Task goal
Across the data below, how many lines hold "AGND"? Answer with that number and nothing else.

Records for this exercise
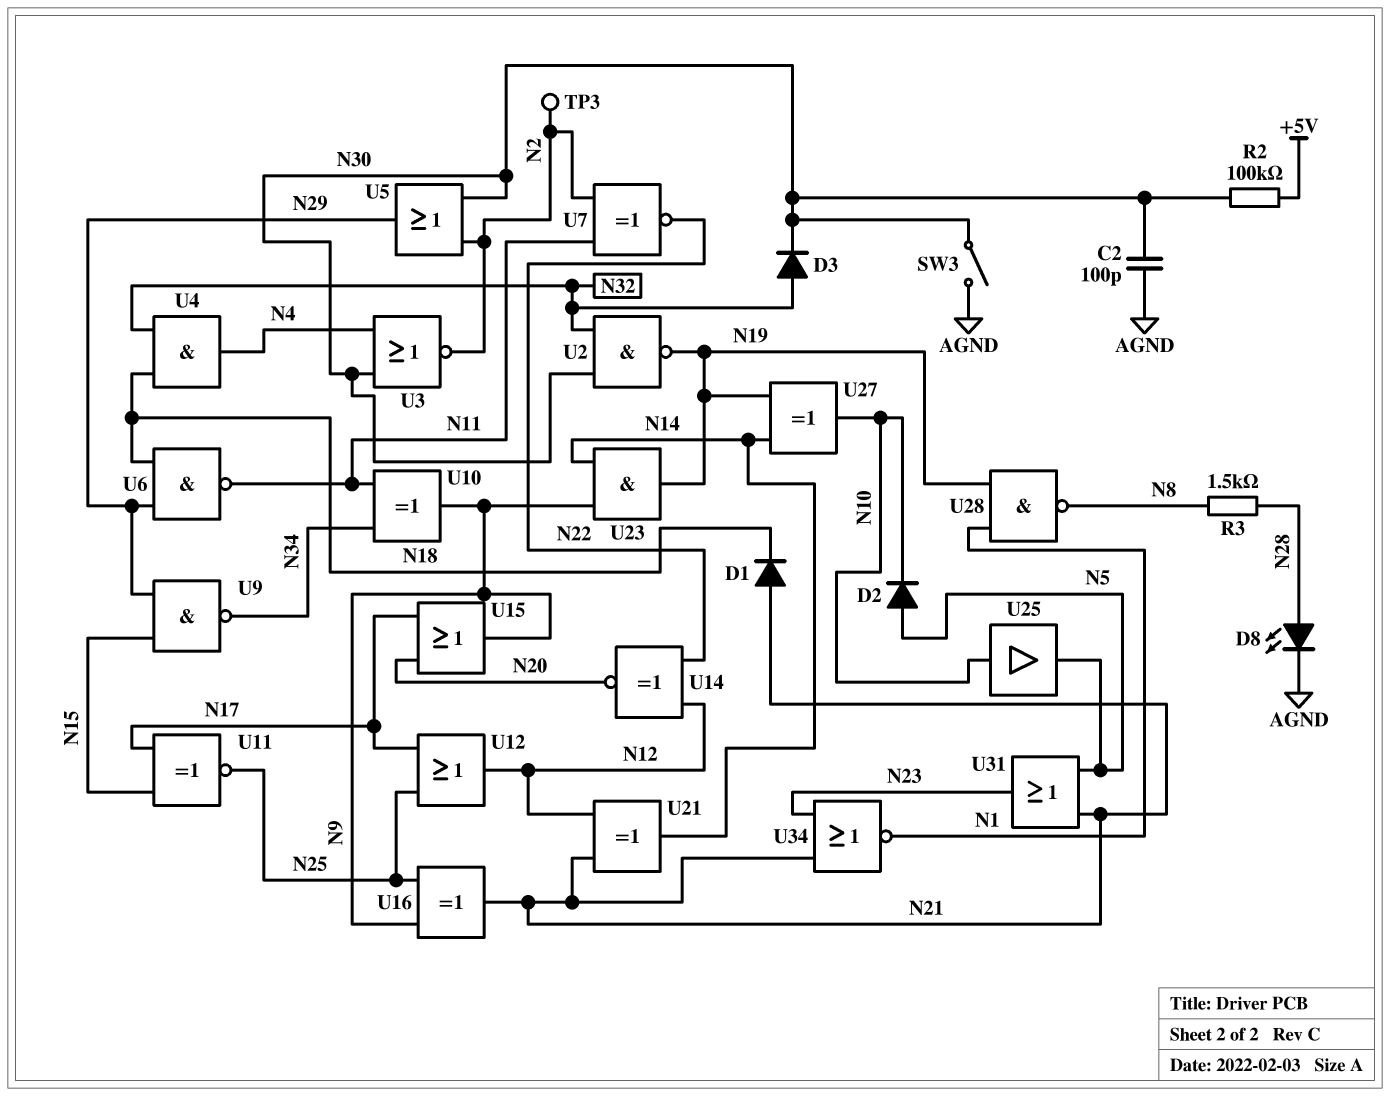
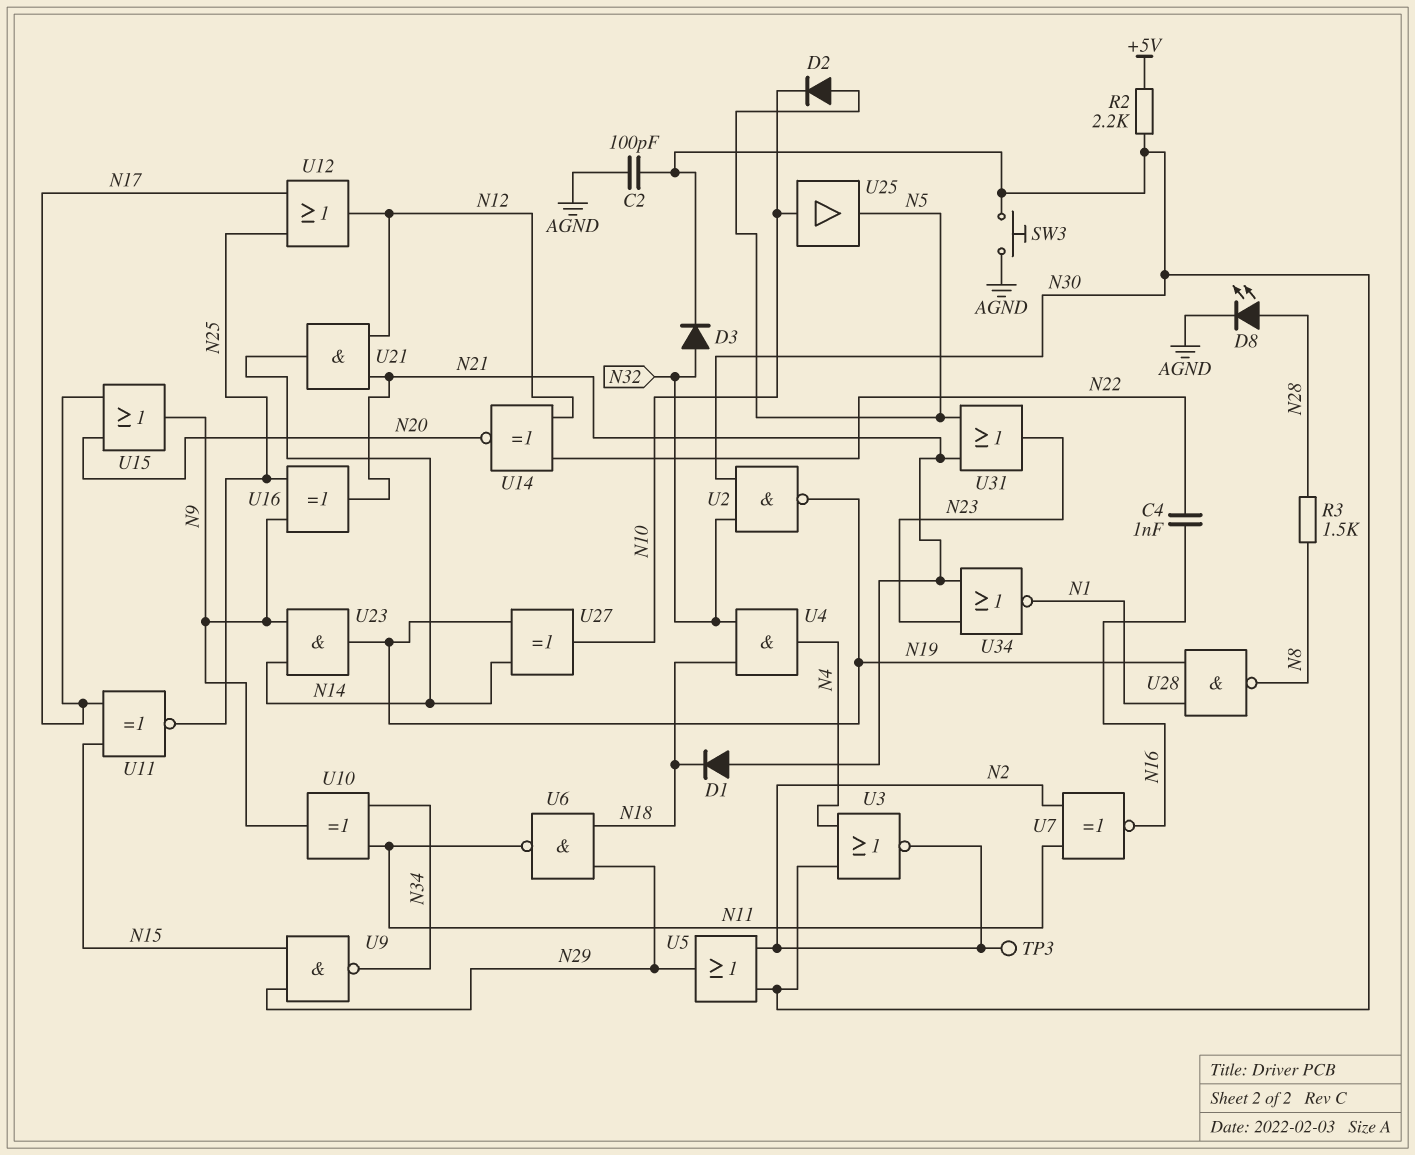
C4: none -> 1nF (N16, N22)
R2: 100k (+5V, N30) -> 2.2k (+5V, N30)
SW3: switch (AGND, N30) -> button (AGND, N30)
U7: XNOR (in N2, in N11, out N22) -> XNOR (in N2, in N11, out N16)
U21: XOR (in N12, in N21, out N14) -> AND (in N12, in N21, out N14)

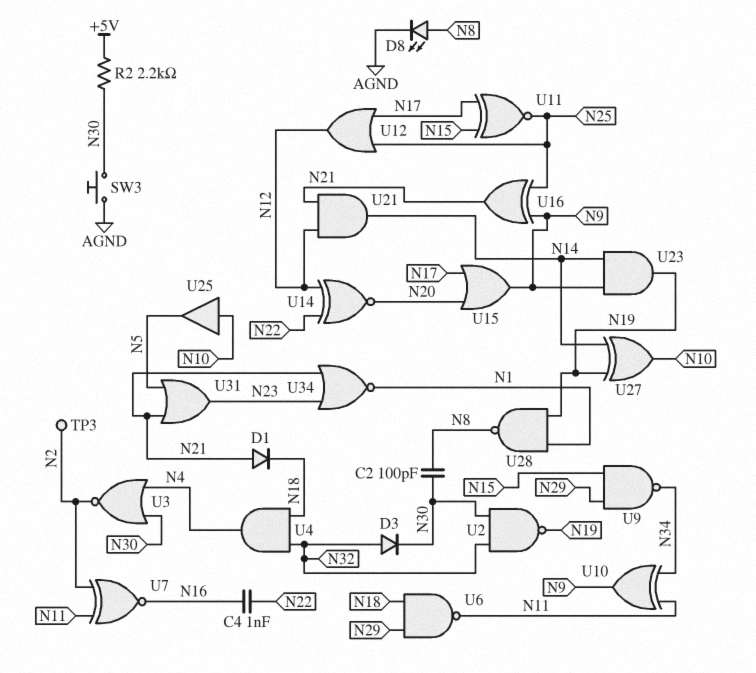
C2: 100pF (AGND, N30) -> 100pF (N8, N30)
D2: diode (A N5, K N10) -> none
D8: LED (A N28, K AGND) -> LED (A N8, K AGND)
R3: 1.5k (N8, N28) -> none
U5: OR (in N2, in N30, out N29) -> none

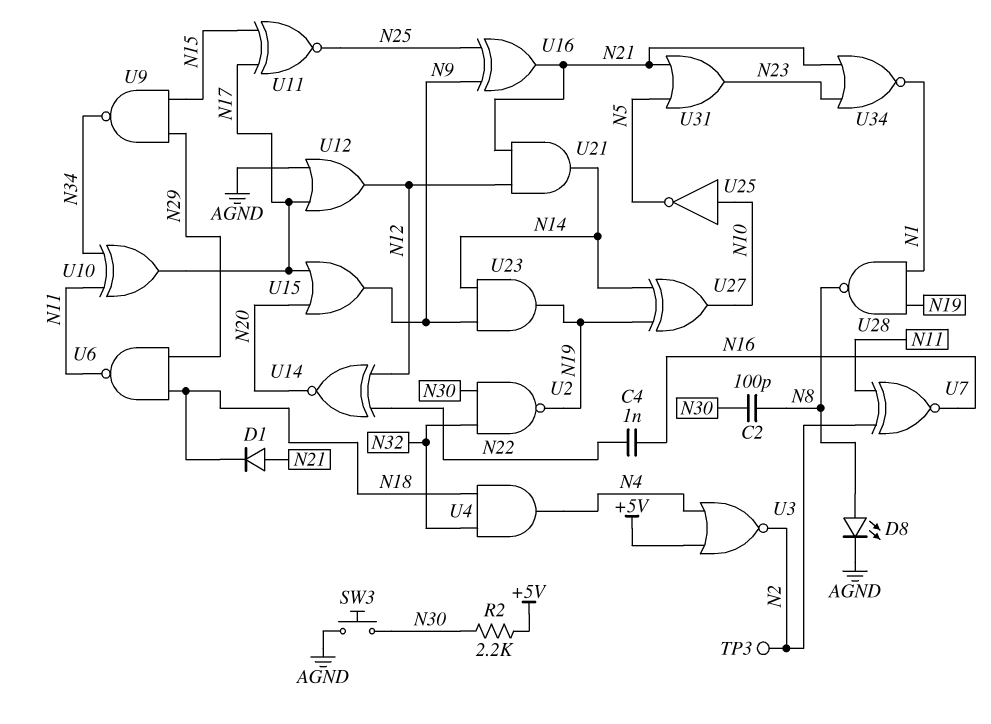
D3: diode (A N32, K N30) -> none
U3: NOR (in N4, in N30, out N2) -> NOR (in +5V, in N4, out N2)
U10: XOR (in N11, in N34, out N9) -> XOR (in N11, in N34, out N17)
U12: OR (in N17, in N25, out N12) -> OR (in AGND, in N17, out N12)
U25: buffer (in N10, out N5) -> NOT (in N10, out N5)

Written solution
4